• _WHAT IS EXPECTED_: Only one stretch of the records below is wanted: the lines from the one holding "white cone C13" through the one holding "none -> blue brick A7:C7 level 1". Return it exactly, both ends included.

• _DATA PROVIDED_:
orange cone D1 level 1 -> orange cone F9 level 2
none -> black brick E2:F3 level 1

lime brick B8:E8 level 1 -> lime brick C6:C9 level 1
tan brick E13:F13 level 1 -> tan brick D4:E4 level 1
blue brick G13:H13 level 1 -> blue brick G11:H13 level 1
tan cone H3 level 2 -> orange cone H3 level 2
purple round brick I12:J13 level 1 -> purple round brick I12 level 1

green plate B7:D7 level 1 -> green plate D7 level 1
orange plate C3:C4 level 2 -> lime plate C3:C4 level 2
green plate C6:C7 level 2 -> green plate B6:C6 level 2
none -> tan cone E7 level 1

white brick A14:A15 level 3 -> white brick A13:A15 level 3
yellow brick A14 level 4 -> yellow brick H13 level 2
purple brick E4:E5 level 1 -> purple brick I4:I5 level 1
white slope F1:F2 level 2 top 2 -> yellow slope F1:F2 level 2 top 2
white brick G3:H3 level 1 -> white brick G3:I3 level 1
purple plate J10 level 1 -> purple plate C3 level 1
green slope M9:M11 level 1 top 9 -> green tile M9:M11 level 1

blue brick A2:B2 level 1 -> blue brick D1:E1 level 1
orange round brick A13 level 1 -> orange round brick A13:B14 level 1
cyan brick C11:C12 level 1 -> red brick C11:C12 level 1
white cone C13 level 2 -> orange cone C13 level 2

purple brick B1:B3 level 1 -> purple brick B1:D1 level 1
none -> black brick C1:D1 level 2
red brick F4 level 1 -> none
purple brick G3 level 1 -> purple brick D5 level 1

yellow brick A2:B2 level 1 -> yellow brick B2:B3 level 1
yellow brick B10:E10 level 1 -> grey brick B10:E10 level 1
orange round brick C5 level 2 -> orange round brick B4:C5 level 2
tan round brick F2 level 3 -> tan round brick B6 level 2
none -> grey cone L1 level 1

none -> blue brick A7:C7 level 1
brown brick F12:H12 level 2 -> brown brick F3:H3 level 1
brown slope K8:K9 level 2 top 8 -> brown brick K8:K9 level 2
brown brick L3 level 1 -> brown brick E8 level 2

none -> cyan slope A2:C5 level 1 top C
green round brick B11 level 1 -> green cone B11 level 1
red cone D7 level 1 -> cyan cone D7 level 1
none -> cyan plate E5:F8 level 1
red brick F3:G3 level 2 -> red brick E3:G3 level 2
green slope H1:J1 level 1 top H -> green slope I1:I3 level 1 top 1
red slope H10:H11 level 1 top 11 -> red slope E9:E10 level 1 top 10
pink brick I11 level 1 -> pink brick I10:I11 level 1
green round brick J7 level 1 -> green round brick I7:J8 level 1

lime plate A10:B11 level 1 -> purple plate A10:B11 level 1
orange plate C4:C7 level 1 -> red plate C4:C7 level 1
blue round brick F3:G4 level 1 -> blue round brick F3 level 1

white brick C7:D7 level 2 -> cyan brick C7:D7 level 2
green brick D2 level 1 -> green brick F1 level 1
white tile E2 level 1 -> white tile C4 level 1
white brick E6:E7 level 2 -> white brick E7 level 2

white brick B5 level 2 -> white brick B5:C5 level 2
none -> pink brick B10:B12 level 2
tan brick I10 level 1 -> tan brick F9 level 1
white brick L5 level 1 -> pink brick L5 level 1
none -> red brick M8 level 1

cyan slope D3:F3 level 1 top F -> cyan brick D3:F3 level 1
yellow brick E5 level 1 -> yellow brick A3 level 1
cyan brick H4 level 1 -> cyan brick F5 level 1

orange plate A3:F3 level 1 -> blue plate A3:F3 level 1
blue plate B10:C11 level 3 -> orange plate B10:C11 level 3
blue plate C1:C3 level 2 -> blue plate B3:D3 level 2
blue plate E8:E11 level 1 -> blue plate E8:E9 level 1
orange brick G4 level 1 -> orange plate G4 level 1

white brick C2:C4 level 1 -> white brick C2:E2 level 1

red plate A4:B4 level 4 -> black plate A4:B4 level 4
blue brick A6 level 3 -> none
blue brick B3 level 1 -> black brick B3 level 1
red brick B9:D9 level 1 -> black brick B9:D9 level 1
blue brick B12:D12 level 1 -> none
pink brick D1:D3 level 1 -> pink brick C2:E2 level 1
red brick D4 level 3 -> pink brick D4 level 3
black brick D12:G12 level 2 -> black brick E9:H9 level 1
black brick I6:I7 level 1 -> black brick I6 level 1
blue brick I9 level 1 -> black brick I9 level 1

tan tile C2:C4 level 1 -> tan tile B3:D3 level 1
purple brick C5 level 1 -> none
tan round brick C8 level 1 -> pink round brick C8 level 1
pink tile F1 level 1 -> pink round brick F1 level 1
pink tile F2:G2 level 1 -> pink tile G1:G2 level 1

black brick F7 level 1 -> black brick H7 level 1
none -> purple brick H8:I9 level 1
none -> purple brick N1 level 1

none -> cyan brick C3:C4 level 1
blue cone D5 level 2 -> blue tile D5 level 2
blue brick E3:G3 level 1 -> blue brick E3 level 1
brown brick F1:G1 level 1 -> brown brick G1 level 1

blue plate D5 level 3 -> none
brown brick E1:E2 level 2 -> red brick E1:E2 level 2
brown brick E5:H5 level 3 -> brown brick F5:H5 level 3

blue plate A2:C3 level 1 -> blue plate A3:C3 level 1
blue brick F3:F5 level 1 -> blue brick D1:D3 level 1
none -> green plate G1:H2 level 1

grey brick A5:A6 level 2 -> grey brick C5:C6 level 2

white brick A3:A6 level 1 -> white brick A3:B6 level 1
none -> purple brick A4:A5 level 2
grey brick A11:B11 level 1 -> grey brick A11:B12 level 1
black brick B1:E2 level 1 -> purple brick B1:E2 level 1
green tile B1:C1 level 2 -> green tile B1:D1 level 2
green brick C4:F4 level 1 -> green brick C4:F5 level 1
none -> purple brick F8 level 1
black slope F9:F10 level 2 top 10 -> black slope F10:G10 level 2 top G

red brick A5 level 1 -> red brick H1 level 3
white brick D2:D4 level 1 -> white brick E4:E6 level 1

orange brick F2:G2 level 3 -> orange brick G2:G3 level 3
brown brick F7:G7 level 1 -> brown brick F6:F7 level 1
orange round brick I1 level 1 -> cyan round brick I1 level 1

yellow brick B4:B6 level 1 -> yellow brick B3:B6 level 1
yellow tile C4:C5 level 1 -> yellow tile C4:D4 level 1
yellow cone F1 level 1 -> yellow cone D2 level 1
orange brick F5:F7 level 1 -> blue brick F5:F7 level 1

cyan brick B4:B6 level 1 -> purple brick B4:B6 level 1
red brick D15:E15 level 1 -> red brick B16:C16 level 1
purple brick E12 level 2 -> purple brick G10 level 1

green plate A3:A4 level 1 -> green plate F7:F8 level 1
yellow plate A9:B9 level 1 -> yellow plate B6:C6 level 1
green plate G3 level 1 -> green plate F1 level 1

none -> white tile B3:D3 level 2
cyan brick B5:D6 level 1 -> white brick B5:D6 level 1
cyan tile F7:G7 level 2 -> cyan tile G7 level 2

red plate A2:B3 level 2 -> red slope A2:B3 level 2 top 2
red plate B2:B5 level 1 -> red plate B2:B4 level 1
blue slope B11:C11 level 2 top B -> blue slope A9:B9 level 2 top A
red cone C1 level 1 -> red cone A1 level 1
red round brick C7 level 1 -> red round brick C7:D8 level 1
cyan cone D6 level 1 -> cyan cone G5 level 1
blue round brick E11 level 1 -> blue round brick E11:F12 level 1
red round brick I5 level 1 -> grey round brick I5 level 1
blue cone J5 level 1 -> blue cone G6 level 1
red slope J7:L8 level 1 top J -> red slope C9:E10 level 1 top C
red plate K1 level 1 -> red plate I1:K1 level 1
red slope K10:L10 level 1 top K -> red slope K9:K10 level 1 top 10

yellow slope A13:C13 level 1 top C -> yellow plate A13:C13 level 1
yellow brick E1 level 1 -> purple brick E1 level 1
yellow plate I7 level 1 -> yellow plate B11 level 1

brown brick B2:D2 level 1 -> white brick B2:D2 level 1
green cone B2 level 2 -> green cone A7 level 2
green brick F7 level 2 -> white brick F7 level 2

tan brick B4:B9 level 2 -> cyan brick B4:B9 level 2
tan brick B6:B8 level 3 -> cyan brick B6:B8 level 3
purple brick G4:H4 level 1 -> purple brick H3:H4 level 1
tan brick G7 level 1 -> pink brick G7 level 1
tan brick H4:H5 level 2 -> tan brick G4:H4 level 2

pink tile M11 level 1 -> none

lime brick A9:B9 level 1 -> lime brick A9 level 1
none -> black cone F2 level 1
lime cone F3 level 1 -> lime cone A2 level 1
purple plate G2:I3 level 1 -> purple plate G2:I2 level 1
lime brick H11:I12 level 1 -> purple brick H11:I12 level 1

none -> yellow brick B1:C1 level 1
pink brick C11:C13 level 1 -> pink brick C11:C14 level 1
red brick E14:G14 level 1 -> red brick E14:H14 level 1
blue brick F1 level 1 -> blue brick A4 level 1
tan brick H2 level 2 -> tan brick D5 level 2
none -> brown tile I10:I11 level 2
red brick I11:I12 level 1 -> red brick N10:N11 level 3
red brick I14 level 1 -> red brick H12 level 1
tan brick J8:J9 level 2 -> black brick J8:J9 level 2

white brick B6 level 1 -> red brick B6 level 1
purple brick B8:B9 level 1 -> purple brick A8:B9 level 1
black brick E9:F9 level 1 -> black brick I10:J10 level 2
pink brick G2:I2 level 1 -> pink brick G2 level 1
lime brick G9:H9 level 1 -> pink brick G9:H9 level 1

• _WRITTEN RESPONSE_:
white cone C13 level 2 -> orange cone C13 level 2

purple brick B1:B3 level 1 -> purple brick B1:D1 level 1
none -> black brick C1:D1 level 2
red brick F4 level 1 -> none
purple brick G3 level 1 -> purple brick D5 level 1

yellow brick A2:B2 level 1 -> yellow brick B2:B3 level 1
yellow brick B10:E10 level 1 -> grey brick B10:E10 level 1
orange round brick C5 level 2 -> orange round brick B4:C5 level 2
tan round brick F2 level 3 -> tan round brick B6 level 2
none -> grey cone L1 level 1

none -> blue brick A7:C7 level 1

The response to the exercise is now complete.